Take the line containing "PIXELS pin DIN: none -> A6" through the last line of the data and retype those lines exactly. Pictures do not belong in the copy.
[TASK MATERIAL Boundary: Start]
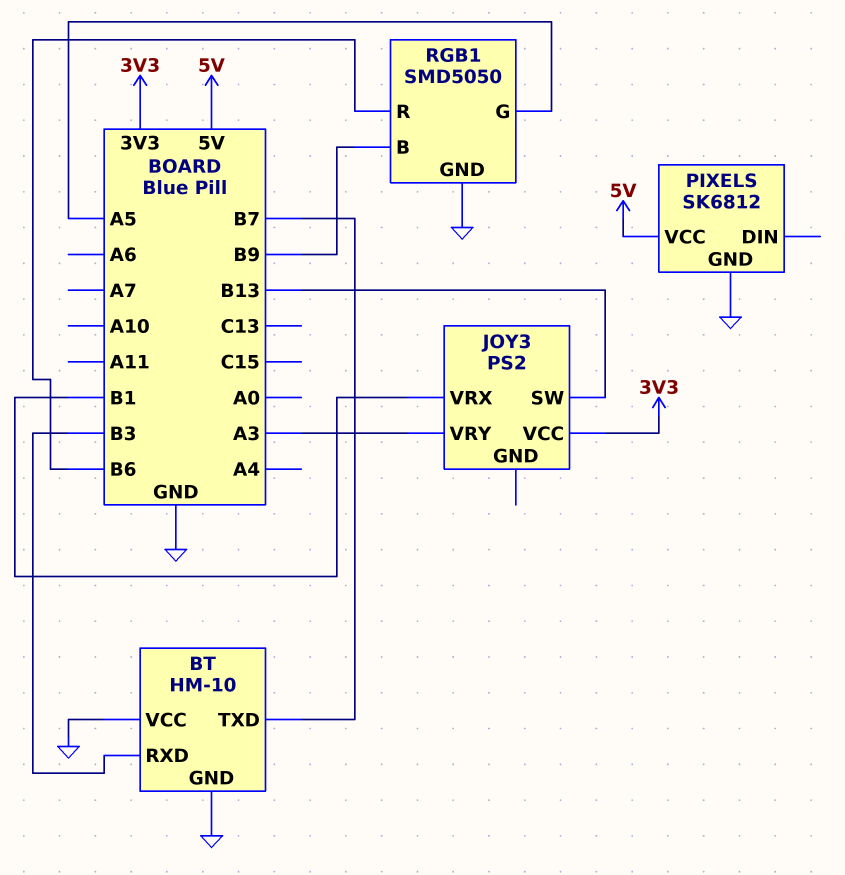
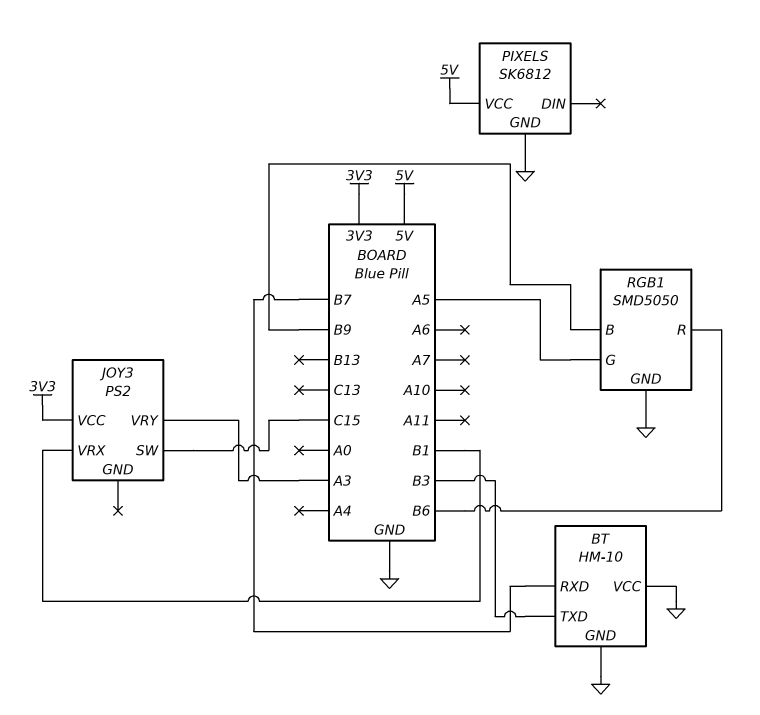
BT pin RXD: B3 -> B7
BT pin TXD: B7 -> B3
JOY3 pin SW: B13 -> C15

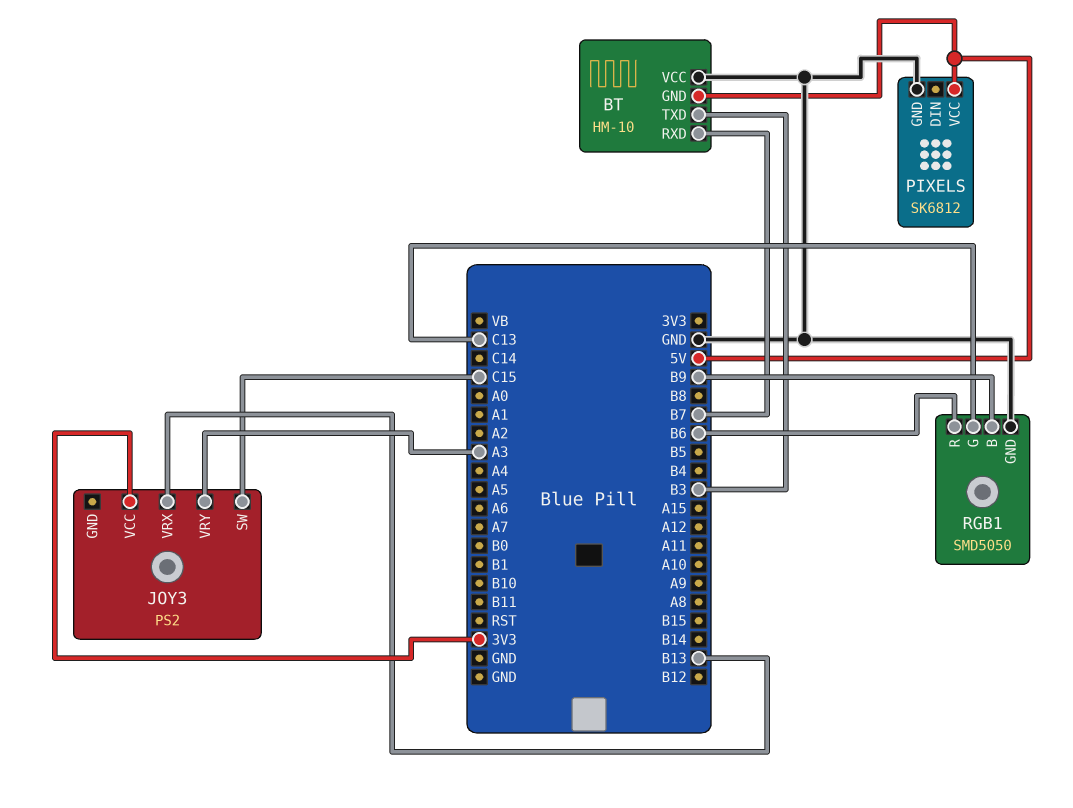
BT pin GND: GND -> 5V
JOY3 pin VRX: B1 -> B13
RGB1 pin G: A5 -> C13

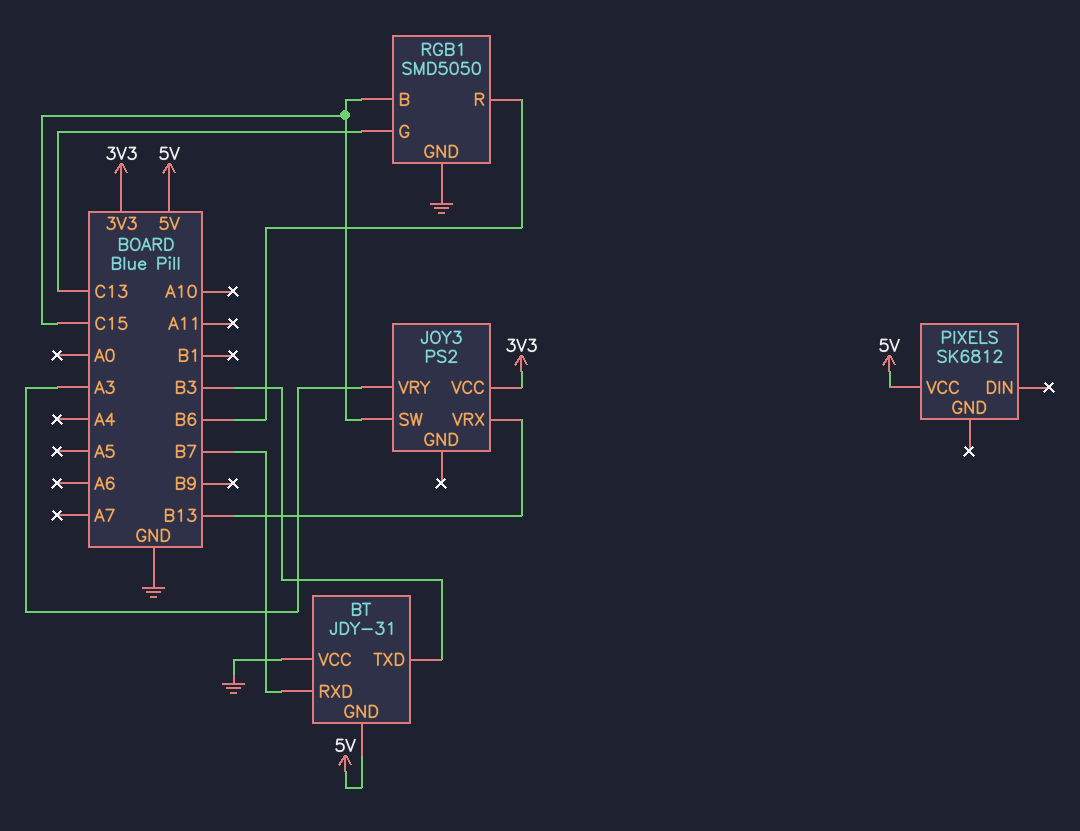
BT: HM-10 -> JDY-31
PIXELS pin GND: GND -> none
RGB1 pin B: B9 -> C15

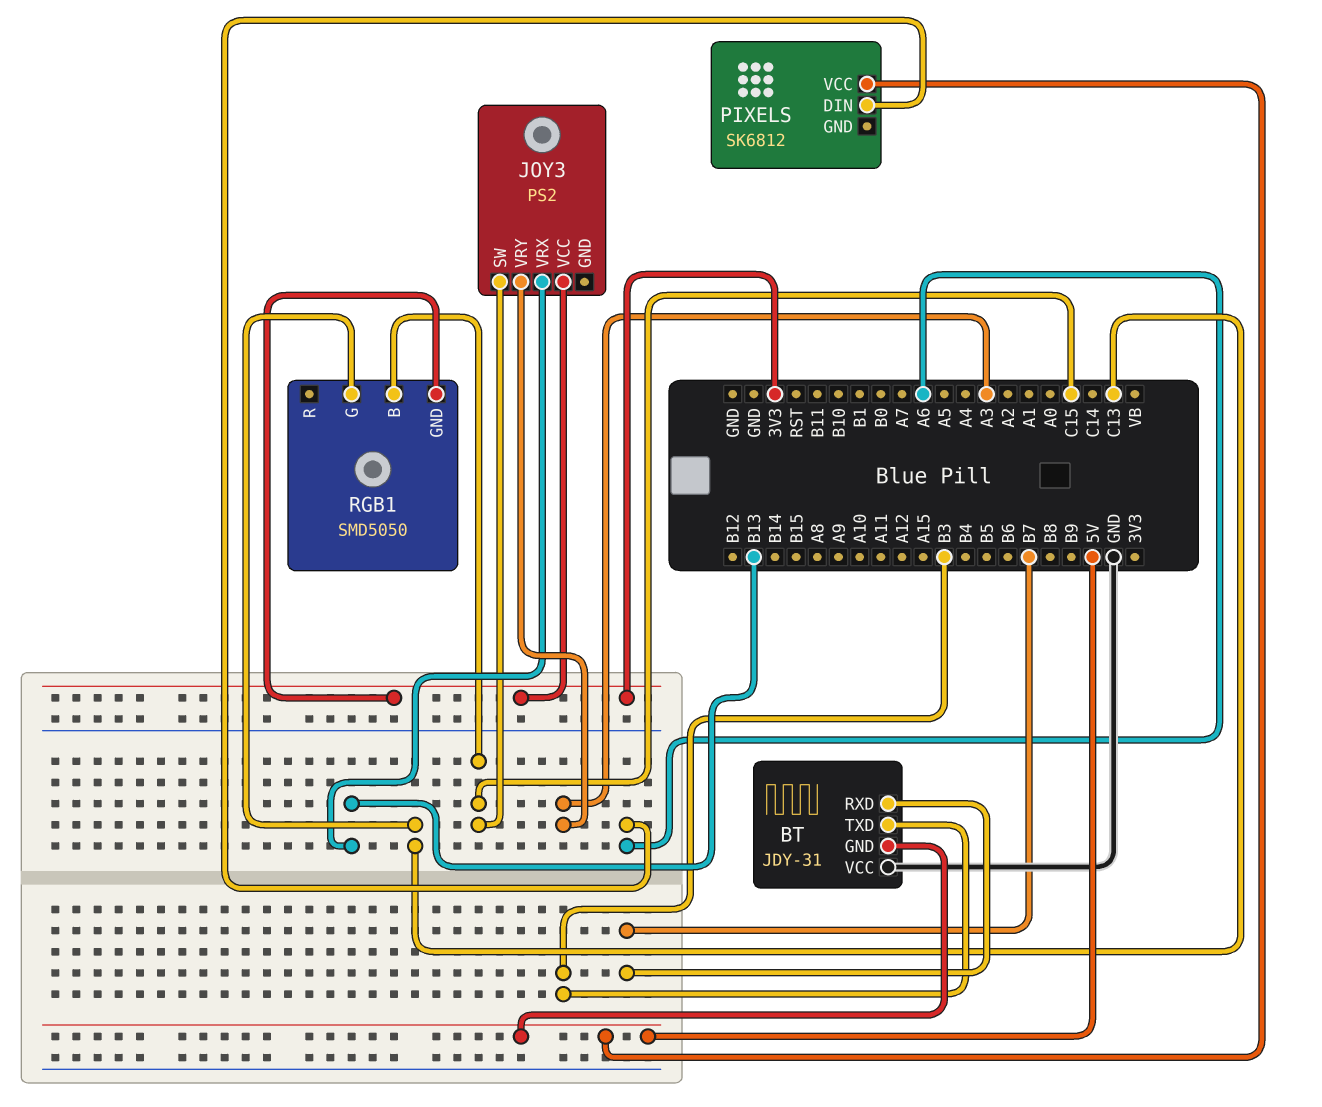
PIXELS pin DIN: none -> A6
RGB1 pin GND: GND -> 3V3
RGB1 pin R: B6 -> none

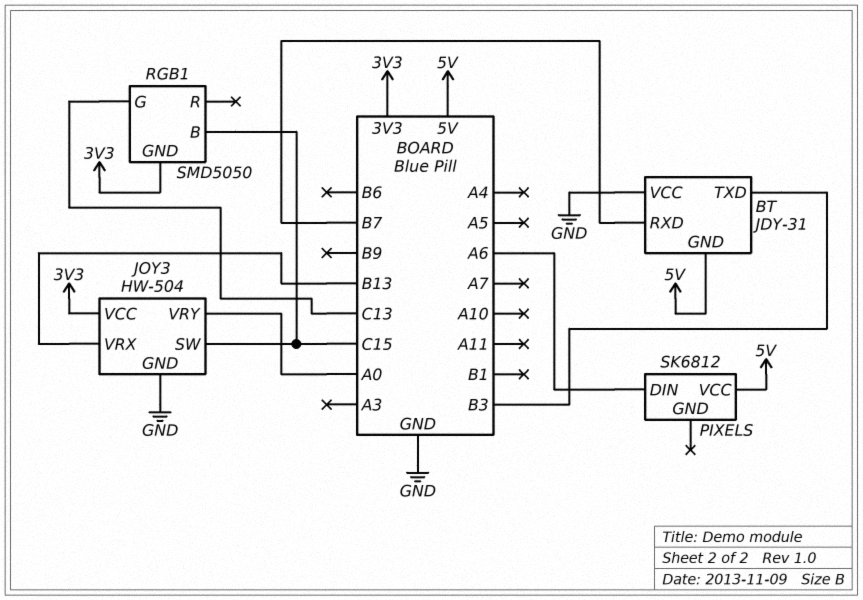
JOY3: PS2 -> HW-504
JOY3 pin GND: none -> GND
JOY3 pin VRY: A3 -> A0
[TASK MATERIAL Boundary: End]
▶ **RESULT**:
PIXELS pin DIN: none -> A6
RGB1 pin GND: GND -> 3V3
RGB1 pin R: B6 -> none

JOY3: PS2 -> HW-504
JOY3 pin GND: none -> GND
JOY3 pin VRY: A3 -> A0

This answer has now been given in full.